§ **THE INPUT**
■ ■ ■

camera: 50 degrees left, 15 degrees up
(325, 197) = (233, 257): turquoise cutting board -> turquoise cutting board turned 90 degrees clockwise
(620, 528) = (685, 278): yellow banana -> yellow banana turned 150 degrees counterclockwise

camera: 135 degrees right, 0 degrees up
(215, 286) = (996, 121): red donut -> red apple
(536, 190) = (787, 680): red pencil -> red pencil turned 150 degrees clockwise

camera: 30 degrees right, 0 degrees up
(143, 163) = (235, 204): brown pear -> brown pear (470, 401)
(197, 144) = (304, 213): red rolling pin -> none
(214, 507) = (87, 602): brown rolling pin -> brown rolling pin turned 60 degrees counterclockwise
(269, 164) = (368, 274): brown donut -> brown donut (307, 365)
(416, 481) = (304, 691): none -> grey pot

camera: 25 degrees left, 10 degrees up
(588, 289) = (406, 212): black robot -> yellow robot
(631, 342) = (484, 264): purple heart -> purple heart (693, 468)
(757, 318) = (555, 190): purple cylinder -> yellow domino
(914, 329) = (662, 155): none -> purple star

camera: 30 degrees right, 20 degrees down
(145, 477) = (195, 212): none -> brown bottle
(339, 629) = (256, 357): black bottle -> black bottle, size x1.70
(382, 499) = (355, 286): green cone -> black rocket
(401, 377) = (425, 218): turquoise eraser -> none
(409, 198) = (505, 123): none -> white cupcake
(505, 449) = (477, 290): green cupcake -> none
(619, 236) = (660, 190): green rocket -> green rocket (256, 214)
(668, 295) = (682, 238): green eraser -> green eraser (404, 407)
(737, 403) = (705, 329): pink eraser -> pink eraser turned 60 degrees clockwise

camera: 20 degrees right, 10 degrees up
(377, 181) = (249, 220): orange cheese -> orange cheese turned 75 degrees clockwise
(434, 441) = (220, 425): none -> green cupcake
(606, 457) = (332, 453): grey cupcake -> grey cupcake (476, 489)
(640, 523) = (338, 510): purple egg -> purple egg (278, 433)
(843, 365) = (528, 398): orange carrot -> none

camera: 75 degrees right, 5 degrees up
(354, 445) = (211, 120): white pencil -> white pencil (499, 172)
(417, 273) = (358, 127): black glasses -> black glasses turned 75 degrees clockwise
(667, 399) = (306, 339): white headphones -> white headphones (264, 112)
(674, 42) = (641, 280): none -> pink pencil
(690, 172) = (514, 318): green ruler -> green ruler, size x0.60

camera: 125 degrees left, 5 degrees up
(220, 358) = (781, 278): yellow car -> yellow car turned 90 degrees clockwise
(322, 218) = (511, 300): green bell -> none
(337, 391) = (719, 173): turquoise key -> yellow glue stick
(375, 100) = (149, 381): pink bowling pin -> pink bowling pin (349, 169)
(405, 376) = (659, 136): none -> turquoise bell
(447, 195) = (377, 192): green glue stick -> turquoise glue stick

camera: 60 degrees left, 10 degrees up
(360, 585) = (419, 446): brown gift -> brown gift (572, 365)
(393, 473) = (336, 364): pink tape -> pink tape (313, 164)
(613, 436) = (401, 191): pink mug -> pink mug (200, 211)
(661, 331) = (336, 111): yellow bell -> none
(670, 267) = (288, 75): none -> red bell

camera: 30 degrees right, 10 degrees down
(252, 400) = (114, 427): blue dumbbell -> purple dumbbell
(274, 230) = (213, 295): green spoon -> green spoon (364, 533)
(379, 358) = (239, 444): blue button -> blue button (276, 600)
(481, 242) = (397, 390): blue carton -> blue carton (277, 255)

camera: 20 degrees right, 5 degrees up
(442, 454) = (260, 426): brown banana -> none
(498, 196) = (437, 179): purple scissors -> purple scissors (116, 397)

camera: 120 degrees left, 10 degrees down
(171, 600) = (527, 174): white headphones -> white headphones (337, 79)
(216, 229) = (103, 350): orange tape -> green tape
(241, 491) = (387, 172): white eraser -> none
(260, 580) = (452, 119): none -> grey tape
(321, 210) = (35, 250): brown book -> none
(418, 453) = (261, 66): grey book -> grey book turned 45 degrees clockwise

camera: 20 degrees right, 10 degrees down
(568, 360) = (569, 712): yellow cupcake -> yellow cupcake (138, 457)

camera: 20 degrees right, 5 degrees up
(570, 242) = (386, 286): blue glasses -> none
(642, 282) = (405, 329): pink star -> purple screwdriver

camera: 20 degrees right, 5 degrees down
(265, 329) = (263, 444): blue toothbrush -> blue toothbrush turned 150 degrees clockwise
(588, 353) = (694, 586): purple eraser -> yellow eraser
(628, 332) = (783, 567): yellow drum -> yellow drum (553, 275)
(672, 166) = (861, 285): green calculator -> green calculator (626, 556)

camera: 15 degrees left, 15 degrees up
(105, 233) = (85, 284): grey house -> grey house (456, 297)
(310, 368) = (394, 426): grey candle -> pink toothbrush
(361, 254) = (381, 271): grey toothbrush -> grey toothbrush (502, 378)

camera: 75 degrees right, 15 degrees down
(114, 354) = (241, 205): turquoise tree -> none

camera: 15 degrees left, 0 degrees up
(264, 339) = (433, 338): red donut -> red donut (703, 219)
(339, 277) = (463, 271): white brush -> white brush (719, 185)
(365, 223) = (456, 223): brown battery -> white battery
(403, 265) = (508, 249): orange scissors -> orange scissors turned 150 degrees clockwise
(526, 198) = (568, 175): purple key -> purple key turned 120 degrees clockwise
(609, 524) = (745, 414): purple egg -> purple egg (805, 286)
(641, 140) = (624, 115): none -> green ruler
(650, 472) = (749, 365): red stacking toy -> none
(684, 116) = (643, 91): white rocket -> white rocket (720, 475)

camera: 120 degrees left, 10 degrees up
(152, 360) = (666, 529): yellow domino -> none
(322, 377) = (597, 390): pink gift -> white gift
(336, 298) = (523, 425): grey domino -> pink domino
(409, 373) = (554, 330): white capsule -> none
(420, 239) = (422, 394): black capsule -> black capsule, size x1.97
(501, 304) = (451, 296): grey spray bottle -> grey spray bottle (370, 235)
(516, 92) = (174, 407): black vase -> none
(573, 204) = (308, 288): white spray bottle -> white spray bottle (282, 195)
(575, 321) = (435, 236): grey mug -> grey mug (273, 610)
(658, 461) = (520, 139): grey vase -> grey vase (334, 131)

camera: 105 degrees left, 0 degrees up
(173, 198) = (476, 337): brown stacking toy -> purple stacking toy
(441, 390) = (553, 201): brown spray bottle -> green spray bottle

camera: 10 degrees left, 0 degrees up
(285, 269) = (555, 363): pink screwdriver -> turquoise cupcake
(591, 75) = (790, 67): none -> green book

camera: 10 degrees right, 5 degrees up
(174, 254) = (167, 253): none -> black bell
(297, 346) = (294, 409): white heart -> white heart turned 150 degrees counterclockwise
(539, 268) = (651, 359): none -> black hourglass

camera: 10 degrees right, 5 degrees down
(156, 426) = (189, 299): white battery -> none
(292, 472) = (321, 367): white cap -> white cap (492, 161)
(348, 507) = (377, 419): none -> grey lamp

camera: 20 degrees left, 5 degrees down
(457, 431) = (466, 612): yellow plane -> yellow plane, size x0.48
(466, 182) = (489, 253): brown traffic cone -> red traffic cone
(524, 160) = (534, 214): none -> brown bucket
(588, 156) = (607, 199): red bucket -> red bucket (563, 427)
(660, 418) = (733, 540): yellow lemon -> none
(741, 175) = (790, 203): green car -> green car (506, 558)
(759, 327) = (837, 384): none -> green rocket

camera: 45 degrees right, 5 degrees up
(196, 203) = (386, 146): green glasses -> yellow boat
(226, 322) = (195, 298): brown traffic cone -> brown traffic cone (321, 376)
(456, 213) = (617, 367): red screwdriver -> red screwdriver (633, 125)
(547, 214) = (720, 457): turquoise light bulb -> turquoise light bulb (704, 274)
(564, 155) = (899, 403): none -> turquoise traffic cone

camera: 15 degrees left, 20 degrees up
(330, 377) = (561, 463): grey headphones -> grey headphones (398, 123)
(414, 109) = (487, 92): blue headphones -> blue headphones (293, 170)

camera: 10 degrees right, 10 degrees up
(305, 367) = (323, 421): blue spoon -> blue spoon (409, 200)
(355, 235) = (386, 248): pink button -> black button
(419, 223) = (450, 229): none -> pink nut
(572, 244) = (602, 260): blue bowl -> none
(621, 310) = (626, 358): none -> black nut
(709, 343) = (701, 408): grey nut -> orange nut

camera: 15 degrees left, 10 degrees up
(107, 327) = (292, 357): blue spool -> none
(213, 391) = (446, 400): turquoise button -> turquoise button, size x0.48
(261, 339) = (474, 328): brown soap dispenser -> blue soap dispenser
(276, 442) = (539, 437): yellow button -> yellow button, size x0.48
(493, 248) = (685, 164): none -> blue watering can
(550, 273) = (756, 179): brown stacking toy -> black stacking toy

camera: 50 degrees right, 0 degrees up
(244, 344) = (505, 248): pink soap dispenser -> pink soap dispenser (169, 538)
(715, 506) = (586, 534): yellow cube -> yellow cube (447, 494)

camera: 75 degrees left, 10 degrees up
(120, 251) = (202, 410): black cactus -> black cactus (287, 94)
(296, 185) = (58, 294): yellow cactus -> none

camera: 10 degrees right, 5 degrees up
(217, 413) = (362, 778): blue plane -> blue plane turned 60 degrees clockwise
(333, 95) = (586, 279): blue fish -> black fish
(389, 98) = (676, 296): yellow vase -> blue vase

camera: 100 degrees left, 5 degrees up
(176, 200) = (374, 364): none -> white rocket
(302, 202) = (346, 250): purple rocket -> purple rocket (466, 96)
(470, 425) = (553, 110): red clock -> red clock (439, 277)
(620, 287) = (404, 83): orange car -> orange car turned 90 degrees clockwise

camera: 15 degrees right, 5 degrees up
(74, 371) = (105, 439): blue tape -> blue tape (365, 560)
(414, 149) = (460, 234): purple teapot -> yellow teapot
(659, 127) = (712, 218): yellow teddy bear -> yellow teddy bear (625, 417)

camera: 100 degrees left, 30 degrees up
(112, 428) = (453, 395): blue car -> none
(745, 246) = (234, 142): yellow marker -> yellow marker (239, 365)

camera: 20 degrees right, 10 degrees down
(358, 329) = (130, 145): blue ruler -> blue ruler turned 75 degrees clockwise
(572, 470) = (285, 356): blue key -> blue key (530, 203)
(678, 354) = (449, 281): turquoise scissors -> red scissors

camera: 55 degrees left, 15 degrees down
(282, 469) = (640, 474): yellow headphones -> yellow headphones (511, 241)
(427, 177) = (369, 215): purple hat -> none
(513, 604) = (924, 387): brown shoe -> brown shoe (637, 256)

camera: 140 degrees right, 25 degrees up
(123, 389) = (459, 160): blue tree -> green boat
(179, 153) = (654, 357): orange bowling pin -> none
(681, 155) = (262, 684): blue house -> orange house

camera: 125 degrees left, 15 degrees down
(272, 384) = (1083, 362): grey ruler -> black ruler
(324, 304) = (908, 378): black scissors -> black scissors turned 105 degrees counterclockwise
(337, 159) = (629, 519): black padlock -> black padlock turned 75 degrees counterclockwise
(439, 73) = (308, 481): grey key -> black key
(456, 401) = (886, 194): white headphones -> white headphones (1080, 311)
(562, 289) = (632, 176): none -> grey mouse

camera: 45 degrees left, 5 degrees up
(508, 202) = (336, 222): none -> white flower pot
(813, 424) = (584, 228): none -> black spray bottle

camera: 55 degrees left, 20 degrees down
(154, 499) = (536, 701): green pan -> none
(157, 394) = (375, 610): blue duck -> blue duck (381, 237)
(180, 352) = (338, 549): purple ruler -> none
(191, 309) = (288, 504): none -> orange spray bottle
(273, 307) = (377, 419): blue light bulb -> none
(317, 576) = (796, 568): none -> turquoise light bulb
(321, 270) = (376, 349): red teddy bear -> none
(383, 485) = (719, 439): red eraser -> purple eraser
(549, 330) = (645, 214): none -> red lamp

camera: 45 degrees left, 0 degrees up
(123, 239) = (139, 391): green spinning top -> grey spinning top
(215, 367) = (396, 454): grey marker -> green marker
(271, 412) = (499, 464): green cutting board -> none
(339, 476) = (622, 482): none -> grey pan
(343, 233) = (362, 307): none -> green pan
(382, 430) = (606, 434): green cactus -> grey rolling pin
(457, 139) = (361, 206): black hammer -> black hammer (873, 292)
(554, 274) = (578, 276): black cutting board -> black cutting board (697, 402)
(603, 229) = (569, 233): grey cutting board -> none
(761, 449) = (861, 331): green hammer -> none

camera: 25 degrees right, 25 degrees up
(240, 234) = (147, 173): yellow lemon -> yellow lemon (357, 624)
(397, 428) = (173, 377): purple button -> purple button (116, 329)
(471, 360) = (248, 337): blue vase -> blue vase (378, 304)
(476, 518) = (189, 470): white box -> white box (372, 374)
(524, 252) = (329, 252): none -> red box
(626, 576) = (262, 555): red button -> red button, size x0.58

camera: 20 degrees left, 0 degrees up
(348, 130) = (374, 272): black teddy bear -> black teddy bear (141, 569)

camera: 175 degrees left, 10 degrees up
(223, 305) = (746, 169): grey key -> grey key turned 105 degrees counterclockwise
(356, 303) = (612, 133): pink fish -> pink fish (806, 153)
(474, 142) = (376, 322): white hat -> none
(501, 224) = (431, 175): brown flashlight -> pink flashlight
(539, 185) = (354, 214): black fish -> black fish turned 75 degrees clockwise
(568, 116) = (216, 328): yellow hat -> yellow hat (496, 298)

■ ■ ■

§ **WHAT YOU HAVE TO DO**
Return exactly the lines that run from the top of the listing above to the line containing "(354, 445) = (211, 120): white", please, keeping both end lines and leaving out everything else.

§ **SOLUTION TO THE PROBLEM**
camera: 50 degrees left, 15 degrees up
(325, 197) = (233, 257): turquoise cutting board -> turquoise cutting board turned 90 degrees clockwise
(620, 528) = (685, 278): yellow banana -> yellow banana turned 150 degrees counterclockwise

camera: 135 degrees right, 0 degrees up
(215, 286) = (996, 121): red donut -> red apple
(536, 190) = (787, 680): red pencil -> red pencil turned 150 degrees clockwise

camera: 30 degrees right, 0 degrees up
(143, 163) = (235, 204): brown pear -> brown pear (470, 401)
(197, 144) = (304, 213): red rolling pin -> none
(214, 507) = (87, 602): brown rolling pin -> brown rolling pin turned 60 degrees counterclockwise
(269, 164) = (368, 274): brown donut -> brown donut (307, 365)
(416, 481) = (304, 691): none -> grey pot

camera: 25 degrees left, 10 degrees up
(588, 289) = (406, 212): black robot -> yellow robot
(631, 342) = (484, 264): purple heart -> purple heart (693, 468)
(757, 318) = (555, 190): purple cylinder -> yellow domino
(914, 329) = (662, 155): none -> purple star

camera: 30 degrees right, 20 degrees down
(145, 477) = (195, 212): none -> brown bottle
(339, 629) = (256, 357): black bottle -> black bottle, size x1.70
(382, 499) = (355, 286): green cone -> black rocket
(401, 377) = (425, 218): turquoise eraser -> none
(409, 198) = (505, 123): none -> white cupcake
(505, 449) = (477, 290): green cupcake -> none
(619, 236) = (660, 190): green rocket -> green rocket (256, 214)
(668, 295) = (682, 238): green eraser -> green eraser (404, 407)
(737, 403) = (705, 329): pink eraser -> pink eraser turned 60 degrees clockwise

camera: 20 degrees right, 10 degrees up
(377, 181) = (249, 220): orange cheese -> orange cheese turned 75 degrees clockwise
(434, 441) = (220, 425): none -> green cupcake
(606, 457) = (332, 453): grey cupcake -> grey cupcake (476, 489)
(640, 523) = (338, 510): purple egg -> purple egg (278, 433)
(843, 365) = (528, 398): orange carrot -> none

camera: 75 degrees right, 5 degrees up
(354, 445) = (211, 120): white pencil -> white pencil (499, 172)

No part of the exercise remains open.